=== Assignment ===
Copy the entries below verbatim, omitting any pictures they contain.

(Data excerpts)
┌────────

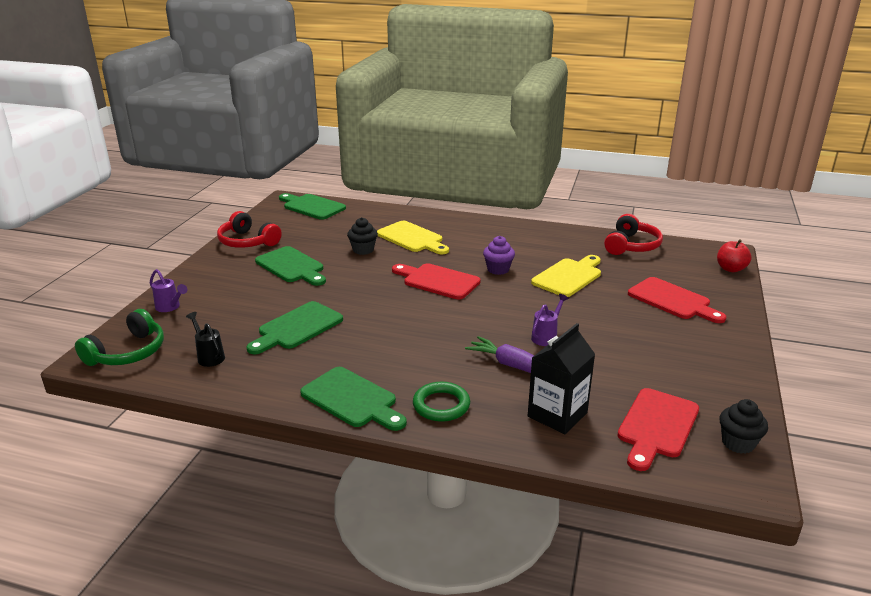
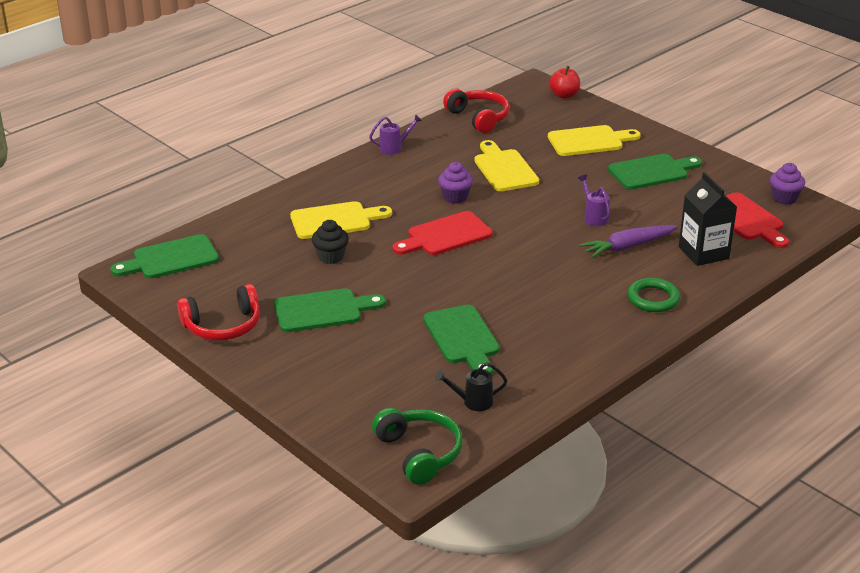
camera: 60 degrees left, 5 degrees up
(170, 307) = (342, 410): purple watering can -> purple watering can (394, 148)
(352, 399) = (612, 339): green cutting board -> green cutting board (652, 172)
(672, 300) = (589, 141): red cutting board -> yellow cutting board
(738, 443) = (784, 198): black cupcake -> purple cupcake

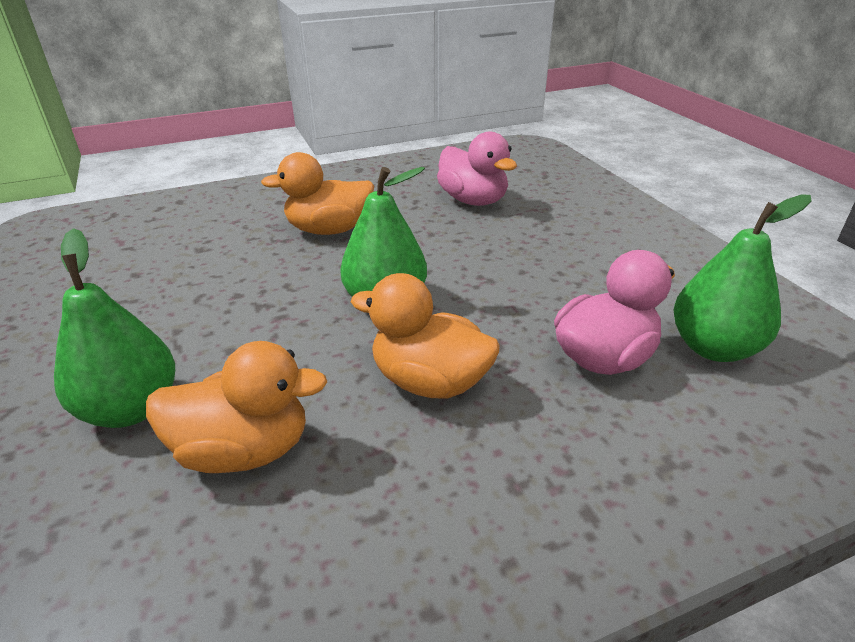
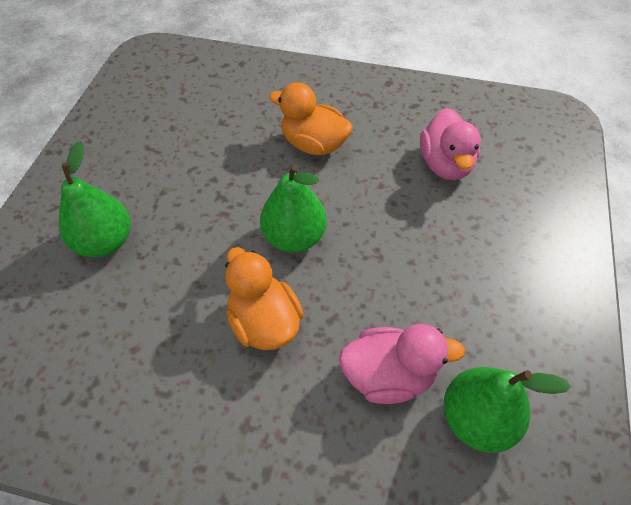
camera: 35 degrees right, 20 degrees up
(244, 450) = (136, 306): orange duck -> none

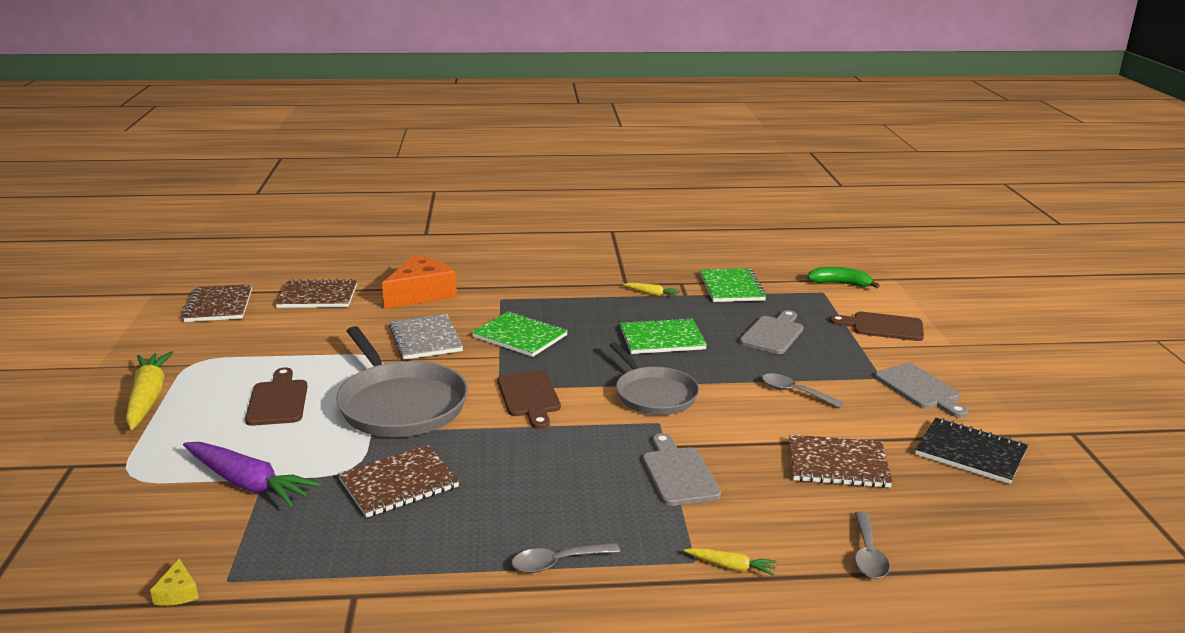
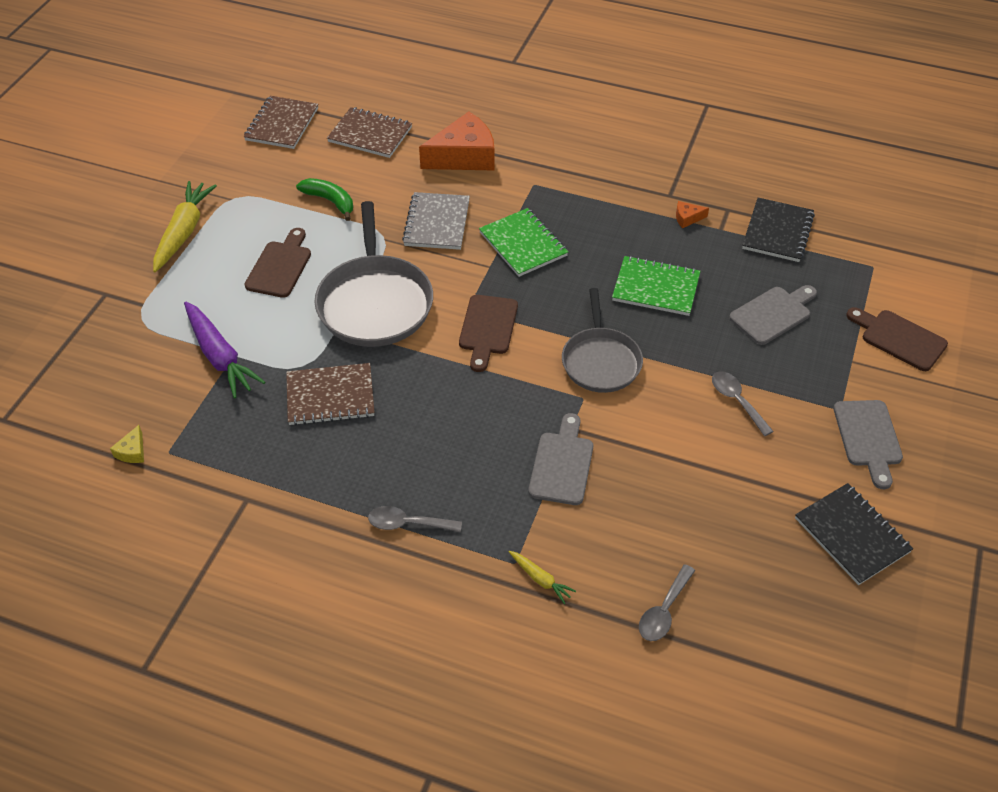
camera: 25 degrees right, 25 degrees up
(652, 294) = (687, 218): yellow carrot -> orange cheese
(732, 287) = (777, 232): green notebook -> black notebook
(838, 464) = (712, 503): brown notebook -> none
(840, 284) = (902, 259): green banana -> green banana (330, 201)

└────────

=== Response below ===
camera: 60 degrees left, 5 degrees up
(170, 307) = (342, 410): purple watering can -> purple watering can (394, 148)
(352, 399) = (612, 339): green cutting board -> green cutting board (652, 172)
(672, 300) = (589, 141): red cutting board -> yellow cutting board
(738, 443) = (784, 198): black cupcake -> purple cupcake

camera: 35 degrees right, 20 degrees up
(244, 450) = (136, 306): orange duck -> none

camera: 25 degrees right, 25 degrees up
(652, 294) = (687, 218): yellow carrot -> orange cheese
(732, 287) = (777, 232): green notebook -> black notebook
(838, 464) = (712, 503): brown notebook -> none
(840, 284) = (902, 259): green banana -> green banana (330, 201)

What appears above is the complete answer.